Give back the records below exactly, every one, with no pictures.

Scene change data
Segment Open

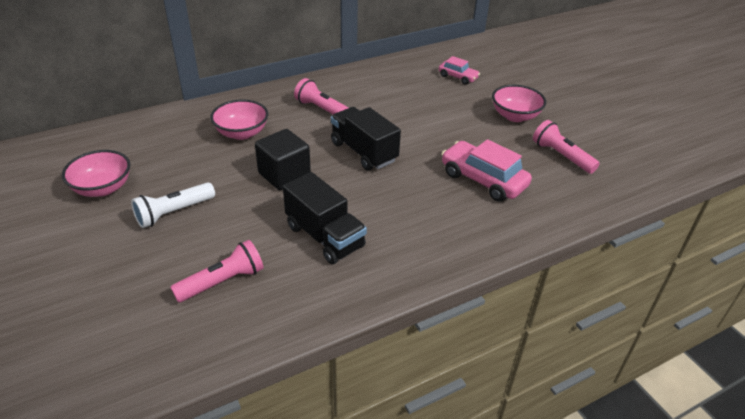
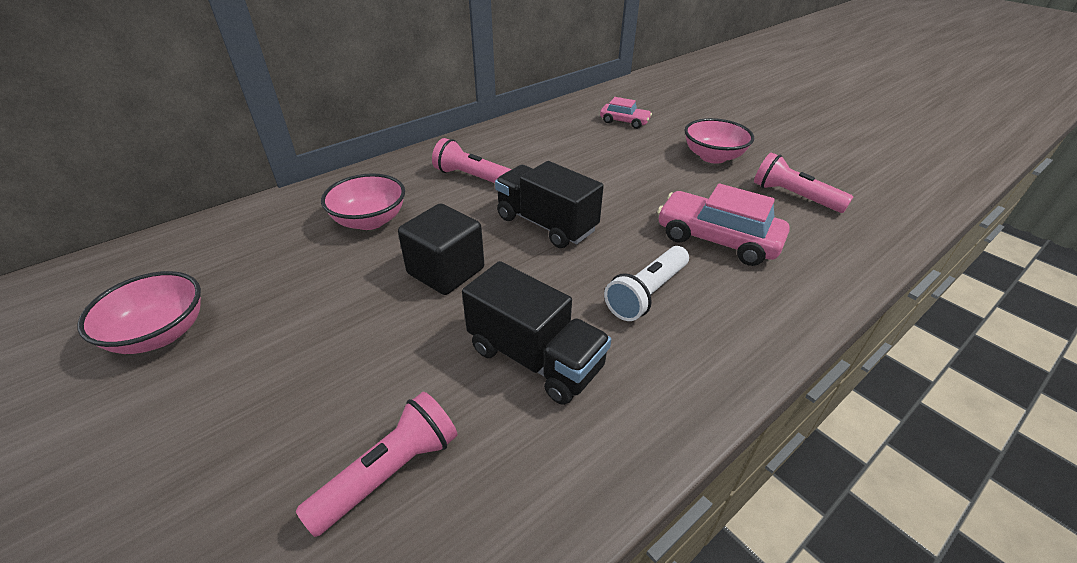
camera: 10 degrees left, 0 degrees up
(174, 212) = (285, 357): white flashlight -> white flashlight (647, 293)

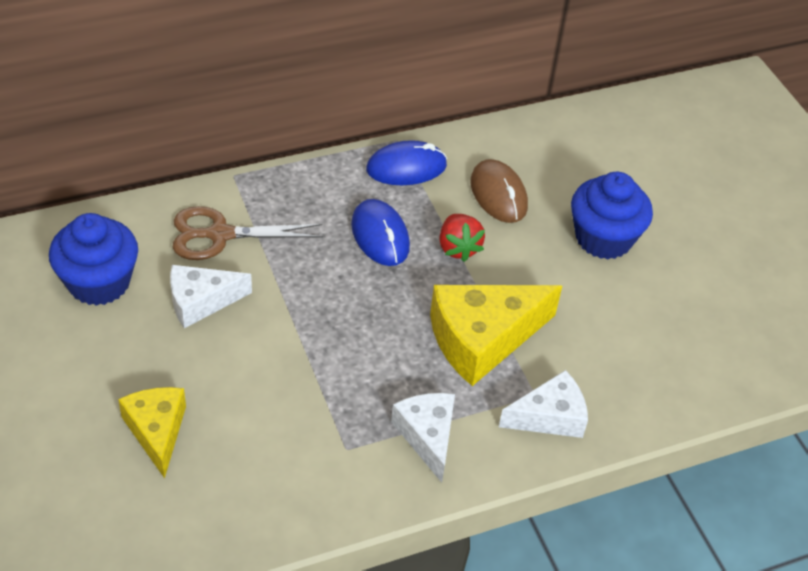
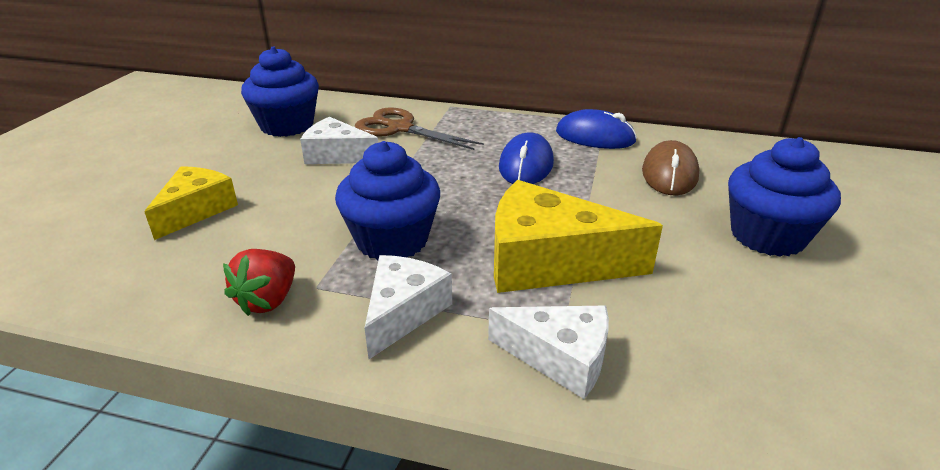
camera: 40 degrees right, 15 degrees down
(355, 377) = (392, 240): none -> blue cupcake
(458, 248) = (592, 193): red strawberry -> red strawberry (268, 300)

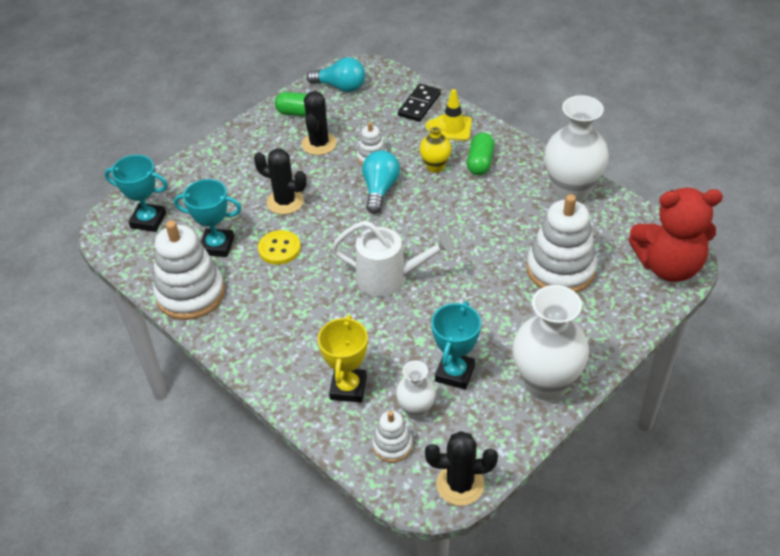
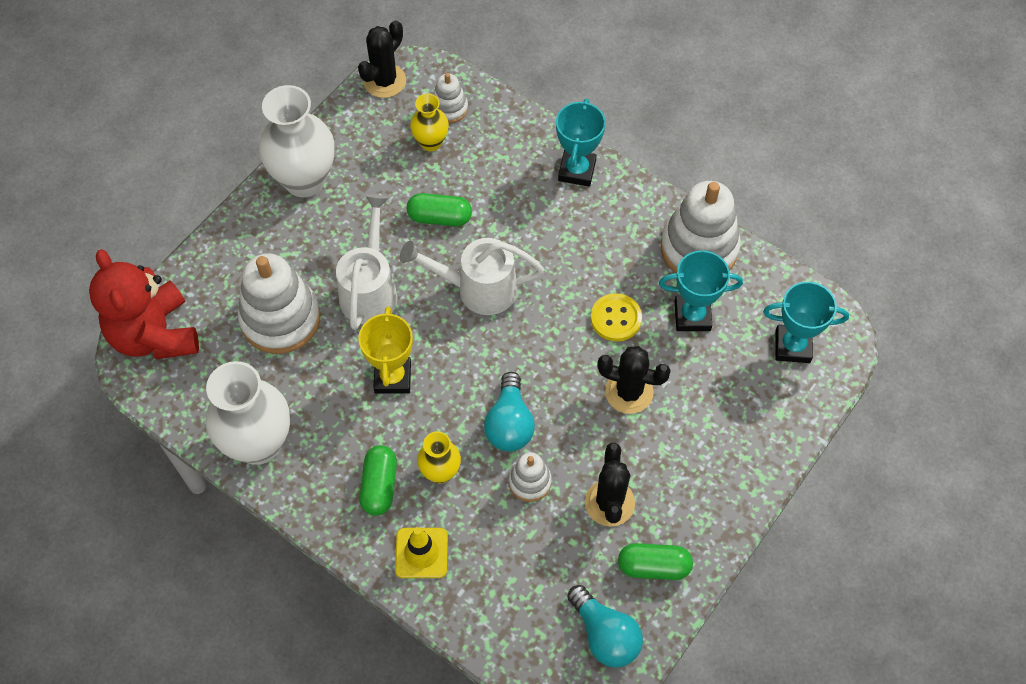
camera: 170 degrees right, 15 degrees up
(340, 87) = (605, 635): turquoise light bulb -> turquoise light bulb turned 135 degrees counterclockwise
(348, 388) = (500, 158): yellow trophy -> yellow trophy (392, 377)
(415, 338) = (439, 217): none -> green capsule
(416, 410) = (431, 142): white vase -> yellow vase
(419, 105) = (476, 602): black domino -> none
(455, 373) = (395, 183): turquoise trophy -> turquoise trophy (577, 170)
(460, 484) = (384, 81): black cactus -> black cactus turned 45 degrees counterclockwise
(483, 285) = (370, 289): none -> white watering can
(668, 266) = (154, 335): red teddy bear -> red teddy bear turned 105 degrees counterclockwise

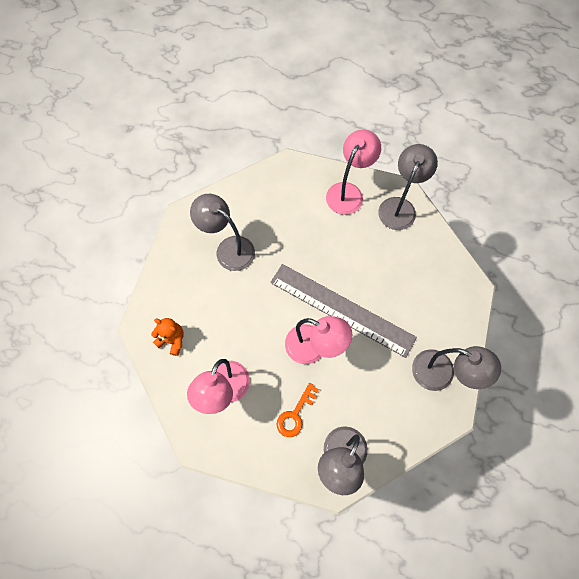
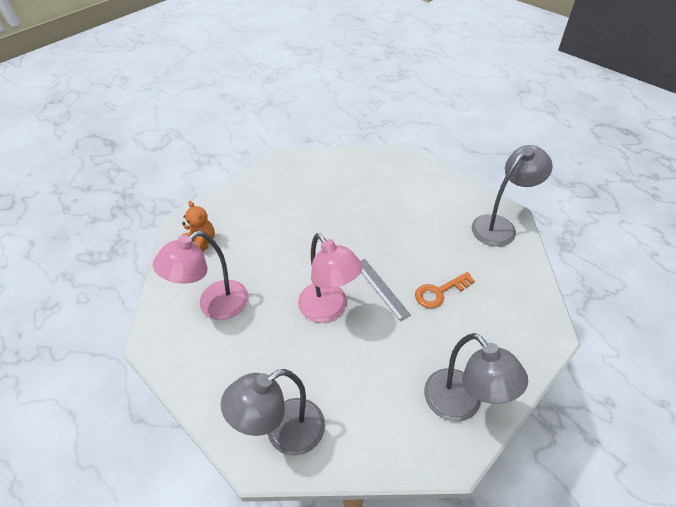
camera: 30 degrees right, 20 degrees down
(228, 248) = (304, 195): grey lamp -> none
(295, 414) = (266, 362): orange key -> orange key (439, 292)
(342, 309) = (381, 288): grey ruler -> grey ruler, size x0.45
(348, 192) = (451, 195): pink lamp -> none

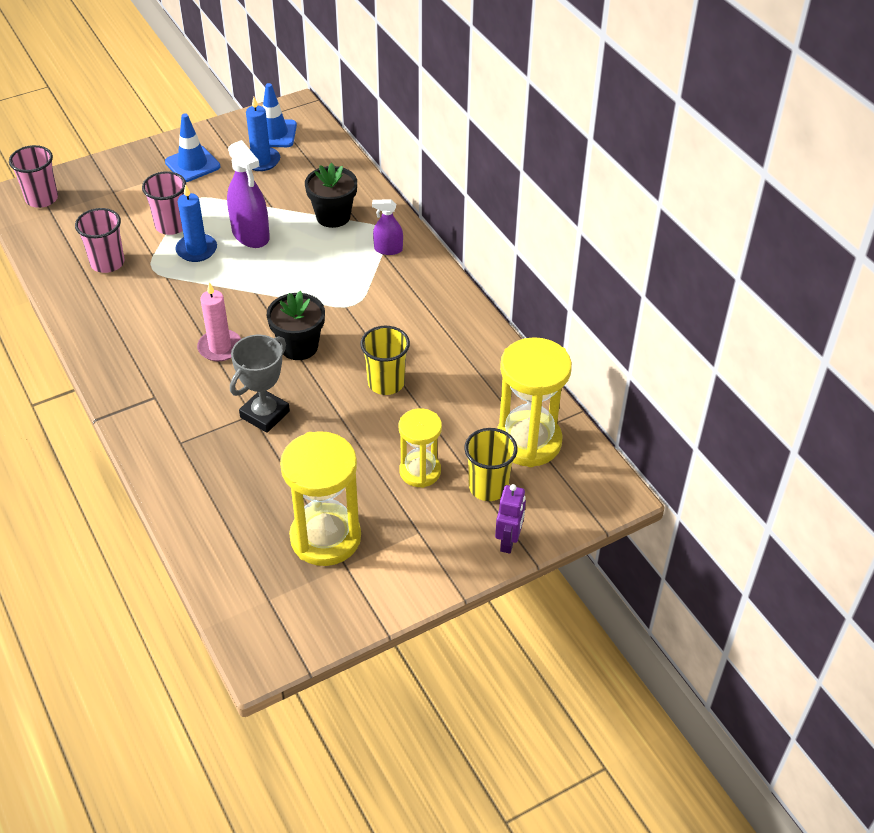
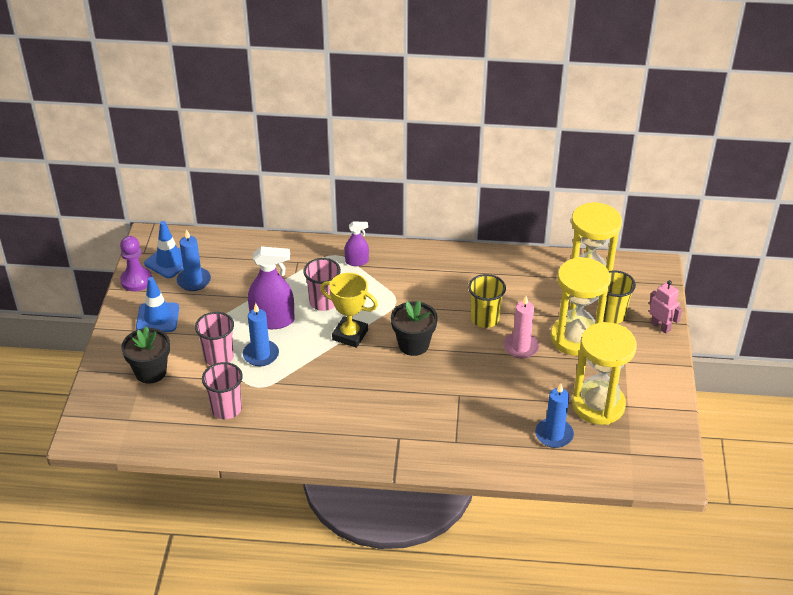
camera: 55 degrees left, 5 degrees down
(42, 199) = (106, 419): pink cup -> pink cup (323, 302)
(220, 347) = (378, 384): pink candle -> pink candle (521, 347)
(231, 128) = (136, 280): none -> purple pawn
(248, 518) = (554, 435): none -> blue candle
(265, 414) = (464, 388): grey trophy -> none
(274, 295) = (350, 335): none -> yellow trophy
(333, 216) = (295, 272): black flower pot -> black flower pot (150, 372)
(388, 249) = (357, 261): purple spray bottle -> purple spray bottle turned 135 degrees counterclockwise
(420, 471) = (575, 338): yellow hourglass -> yellow hourglass, size x1.63
(508, 541) = (660, 327): purple robot -> pink robot

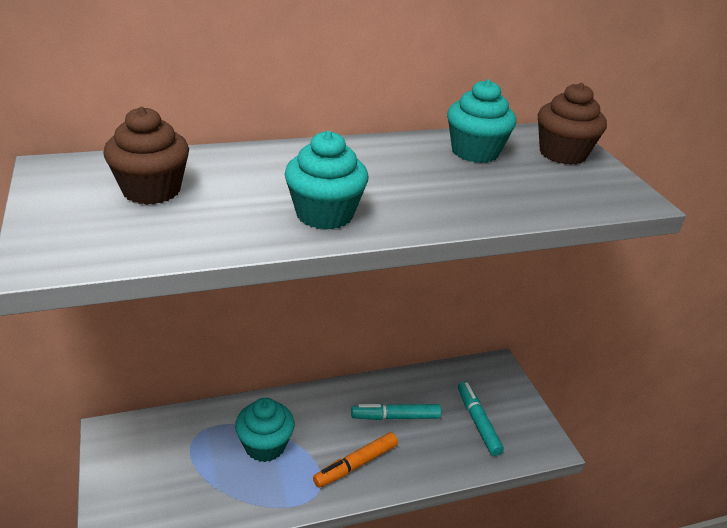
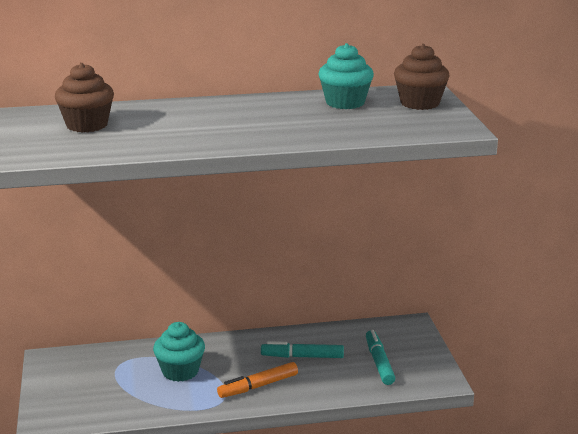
camera: 10 degrees right, 10 degrees down
(324, 214) = (208, 137): turquoise cupcake -> none

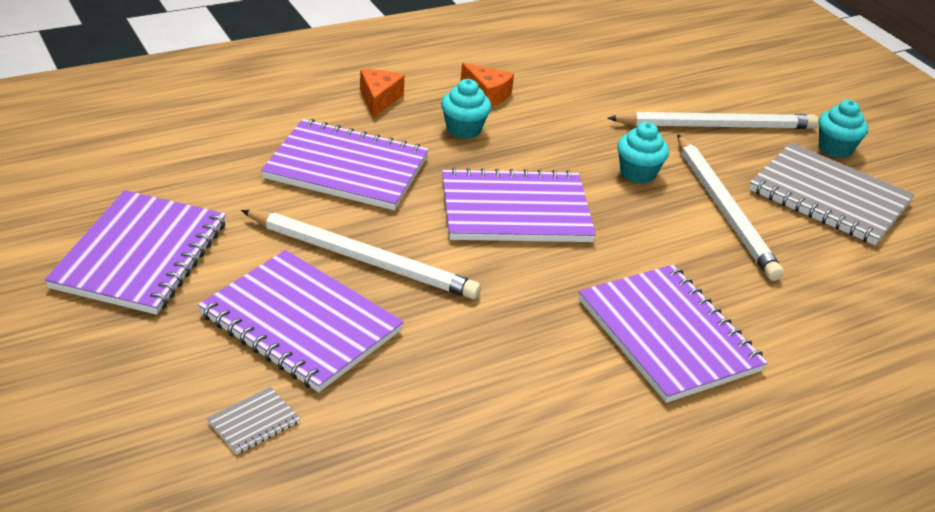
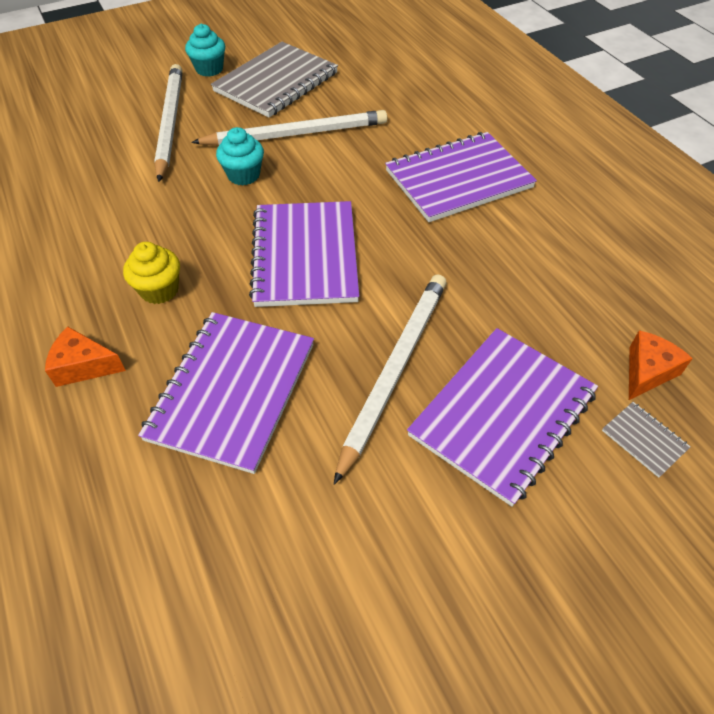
camera: 85 degrees left, 15 degrees up
(140, 255) = (420, 592): purple notebook -> none
(463, 129) = (159, 290): turquoise cupcake -> yellow cupcake
(487, 94) = (89, 270): orange cheese -> orange cheese (647, 371)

Segment Closed

- **TASK OUTPUT**:
camera: 10 degrees left, 0 degrees up
(174, 212) = (285, 357): white flashlight -> white flashlight (647, 293)

camera: 40 degrees right, 15 degrees down
(355, 377) = (392, 240): none -> blue cupcake
(458, 248) = (592, 193): red strawberry -> red strawberry (268, 300)

camera: 170 degrees right, 15 degrees up
(340, 87) = (605, 635): turquoise light bulb -> turquoise light bulb turned 135 degrees counterclockwise
(348, 388) = (500, 158): yellow trophy -> yellow trophy (392, 377)
(415, 338) = (439, 217): none -> green capsule
(416, 410) = (431, 142): white vase -> yellow vase
(419, 105) = (476, 602): black domino -> none
(455, 373) = (395, 183): turquoise trophy -> turquoise trophy (577, 170)
(460, 484) = (384, 81): black cactus -> black cactus turned 45 degrees counterclockwise
(483, 285) = (370, 289): none -> white watering can
(668, 266) = (154, 335): red teddy bear -> red teddy bear turned 105 degrees counterclockwise

camera: 30 degrees right, 20 degrees down
(228, 248) = (304, 195): grey lamp -> none
(295, 414) = (266, 362): orange key -> orange key (439, 292)
(342, 309) = (381, 288): grey ruler -> grey ruler, size x0.45
(348, 192) = (451, 195): pink lamp -> none

camera: 55 degrees left, 5 degrees down
(42, 199) = (106, 419): pink cup -> pink cup (323, 302)
(220, 347) = (378, 384): pink candle -> pink candle (521, 347)
(231, 128) = (136, 280): none -> purple pawn
(248, 518) = (554, 435): none -> blue candle
(265, 414) = (464, 388): grey trophy -> none
(274, 295) = (350, 335): none -> yellow trophy
(333, 216) = (295, 272): black flower pot -> black flower pot (150, 372)
(388, 249) = (357, 261): purple spray bottle -> purple spray bottle turned 135 degrees counterclockwise
(420, 471) = (575, 338): yellow hourglass -> yellow hourglass, size x1.63
(508, 541) = (660, 327): purple robot -> pink robot

camera: 10 degrees right, 10 degrees down
(324, 214) = (208, 137): turquoise cupcake -> none

camera: 85 degrees left, 15 degrees up
(140, 255) = (420, 592): purple notebook -> none
(463, 129) = (159, 290): turquoise cupcake -> yellow cupcake
(487, 94) = (89, 270): orange cheese -> orange cheese (647, 371)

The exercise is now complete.